(Extracted records)
================================

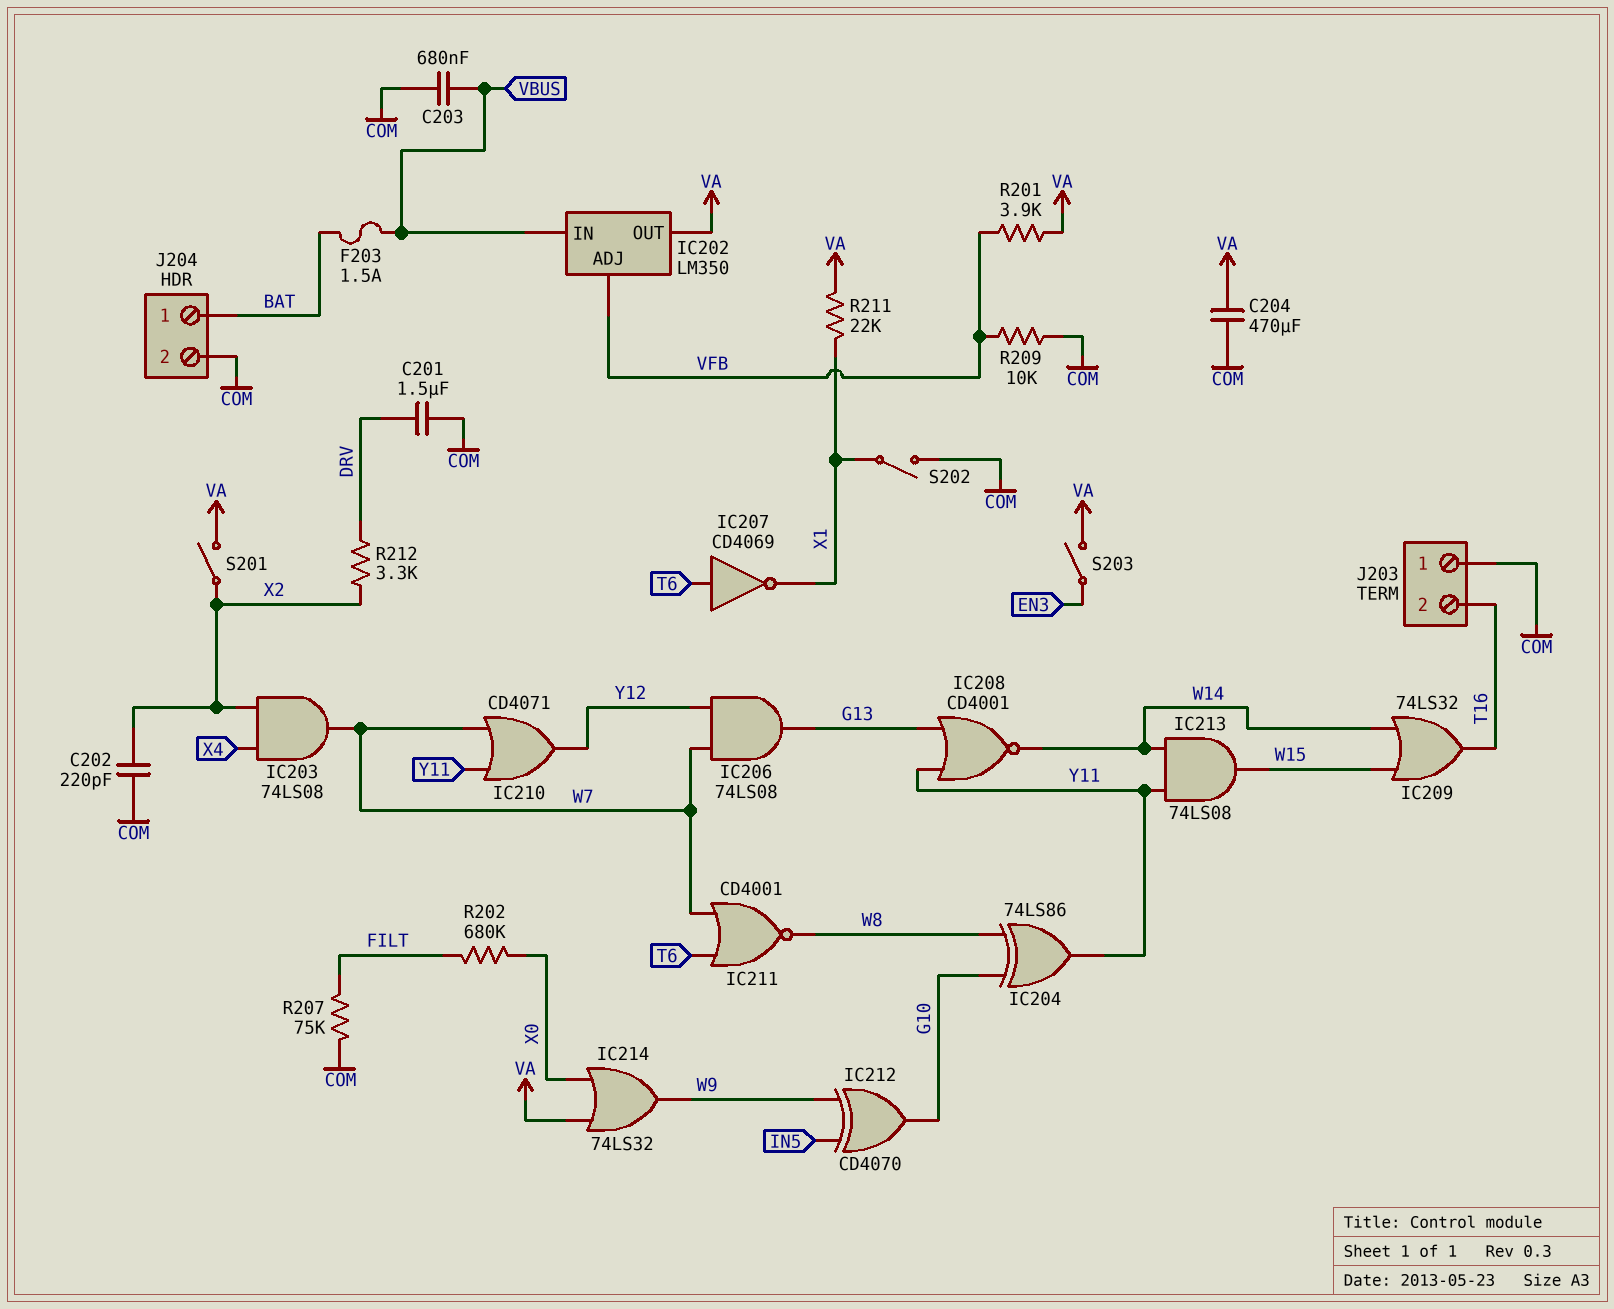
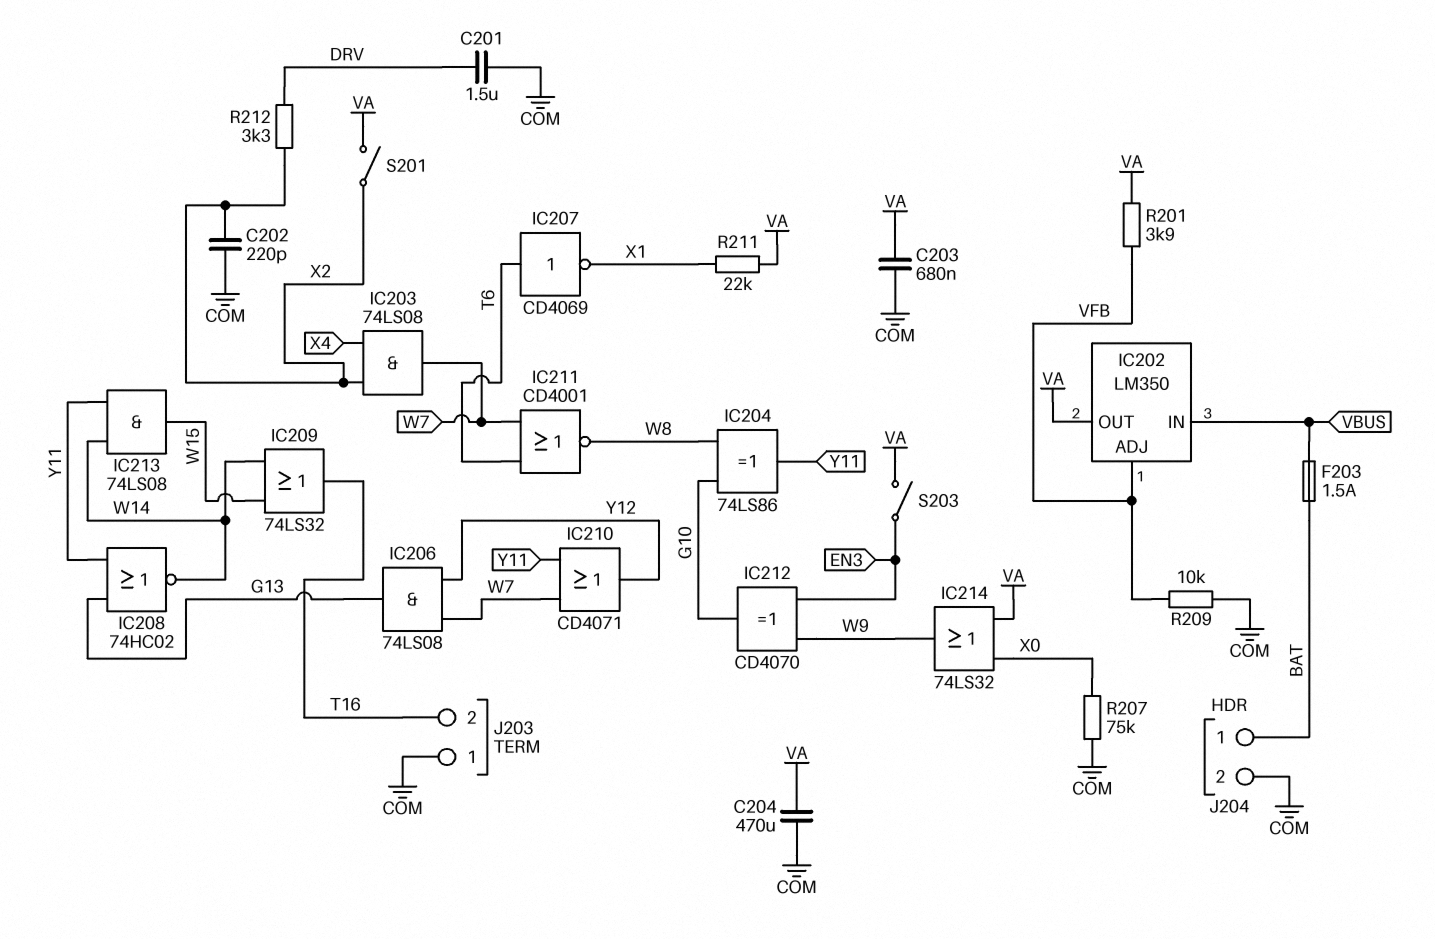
C203: 680nF (COM, VBUS) -> 680nF (COM, VA)
IC208: NOR CD4001 (in G13, in Y11, out W14) -> NOR 74HC02 (in G13, in Y11, out W14)
IC212: XOR CD4070 (in IN5, in W9, out G10) -> XOR CD4070 (in EN3, in W9, out G10)
R202: 680k (FILT, X0) -> none
R207: 75k (COM, FILT) -> 75k (COM, X0)
S202: switch (COM, X1) -> none

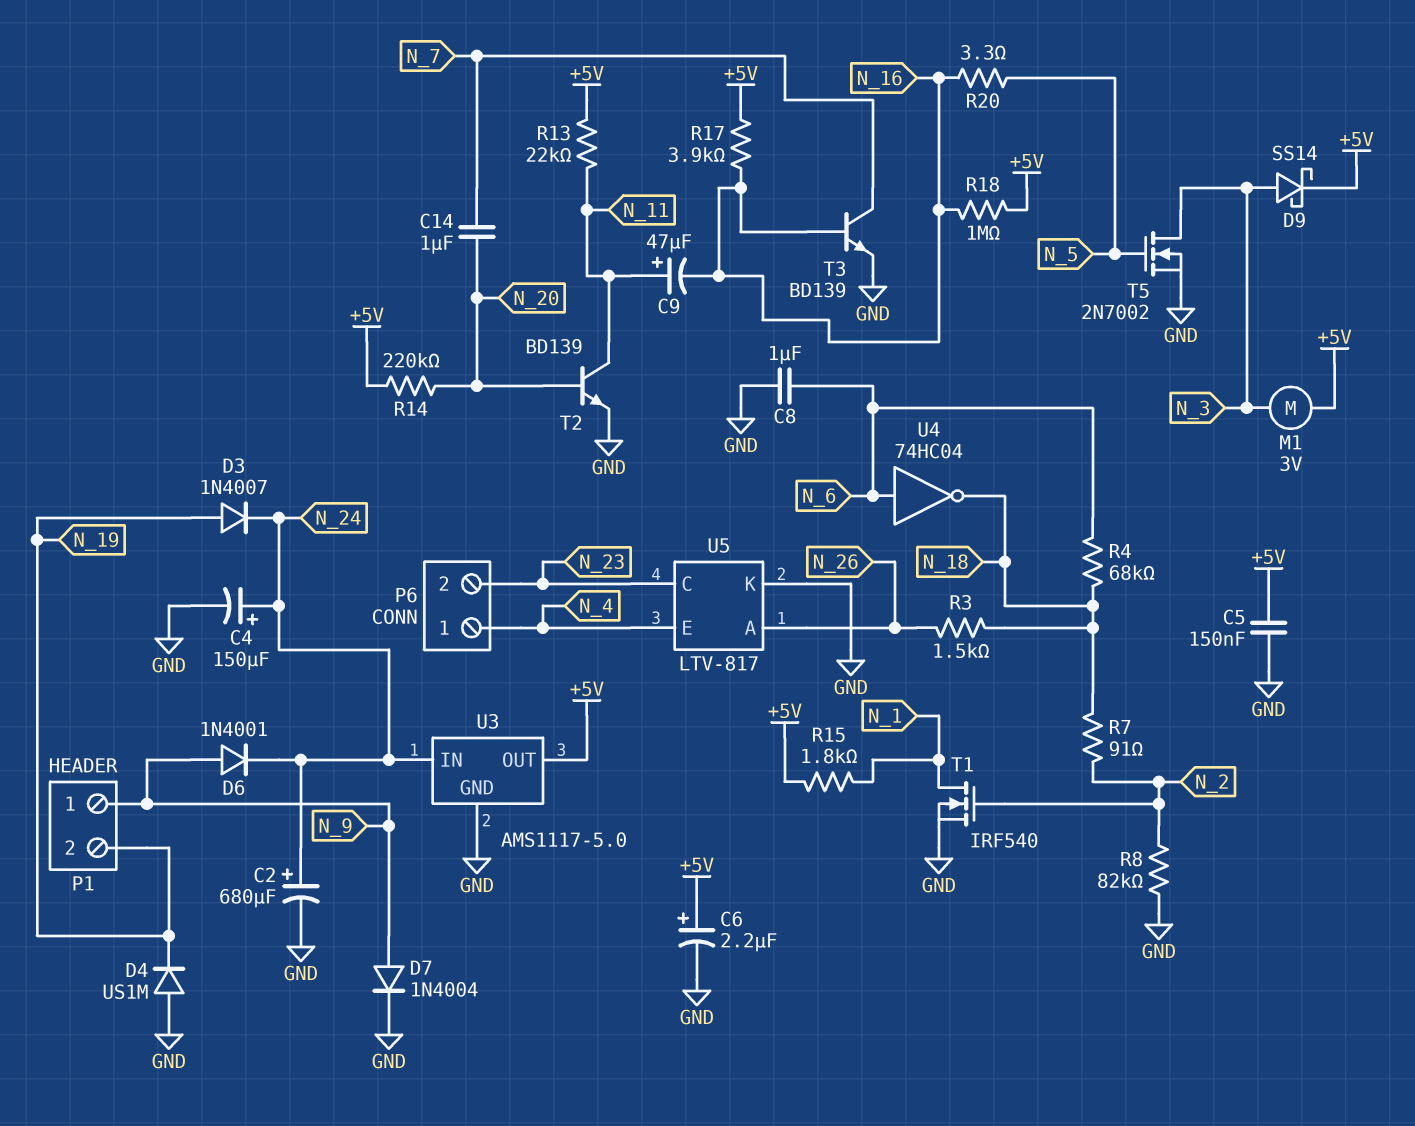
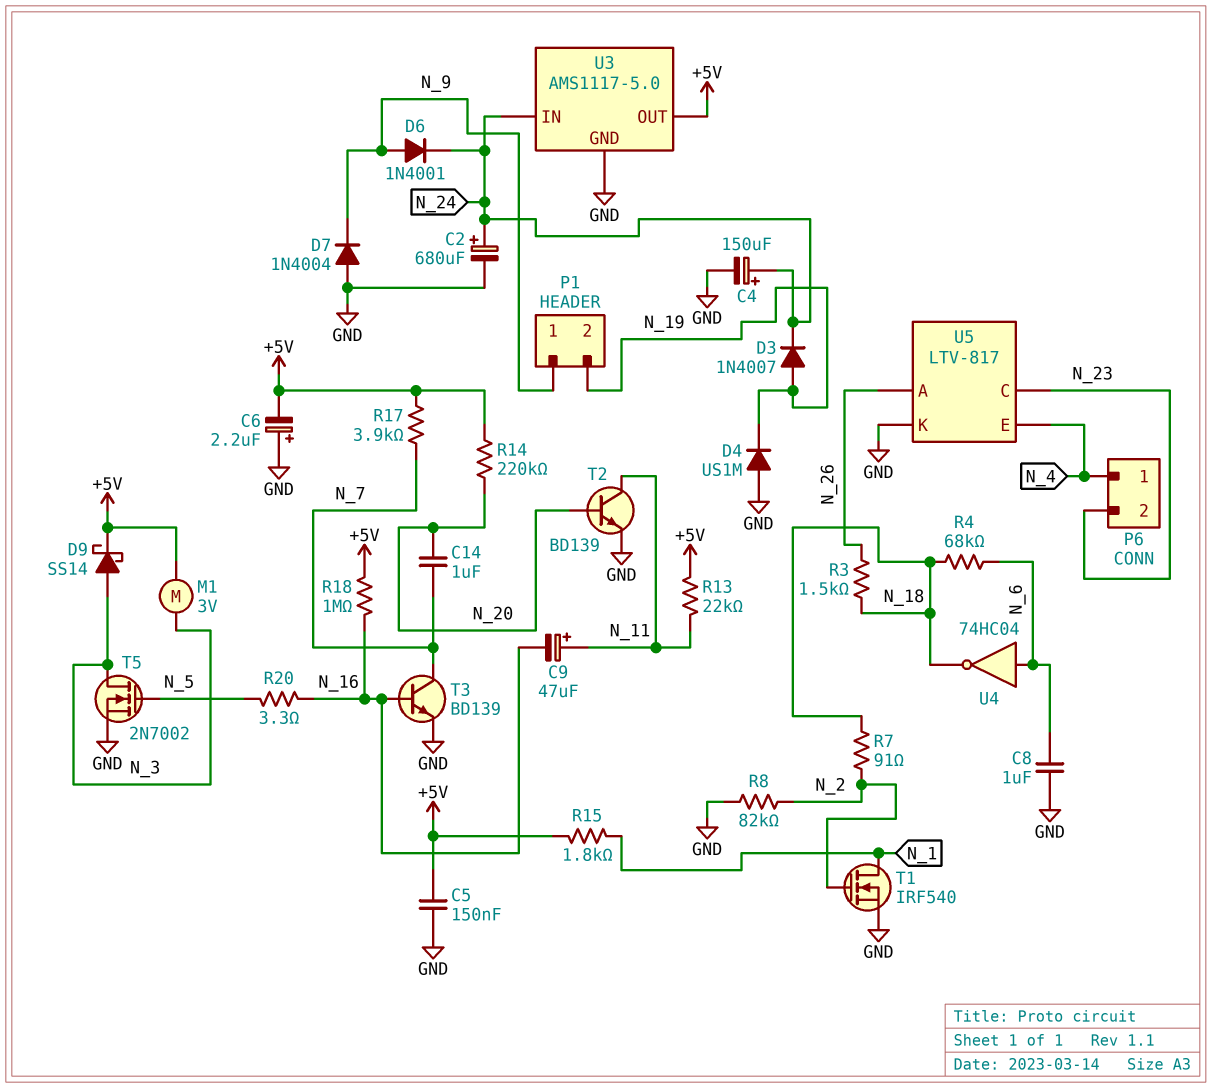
C6: 2.2uF (plus +5V, minus GND) -> 2.2uF (plus GND, minus +5V)
D7: diode 1N4004 (A N_9, K GND) -> diode 1N4004 (A GND, K N_9)
R17: 3.9k (+5V, N_16) -> 3.9k (+5V, N_7)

================================

**WORK ORDER**:
Write out the records above exactly as they stand, leaving out every picture.

**ANSWER TO THIS PROBLEM**:
C203: 680nF (COM, VBUS) -> 680nF (COM, VA)
IC208: NOR CD4001 (in G13, in Y11, out W14) -> NOR 74HC02 (in G13, in Y11, out W14)
IC212: XOR CD4070 (in IN5, in W9, out G10) -> XOR CD4070 (in EN3, in W9, out G10)
R202: 680k (FILT, X0) -> none
R207: 75k (COM, FILT) -> 75k (COM, X0)
S202: switch (COM, X1) -> none

C6: 2.2uF (plus +5V, minus GND) -> 2.2uF (plus GND, minus +5V)
D7: diode 1N4004 (A N_9, K GND) -> diode 1N4004 (A GND, K N_9)
R17: 3.9k (+5V, N_16) -> 3.9k (+5V, N_7)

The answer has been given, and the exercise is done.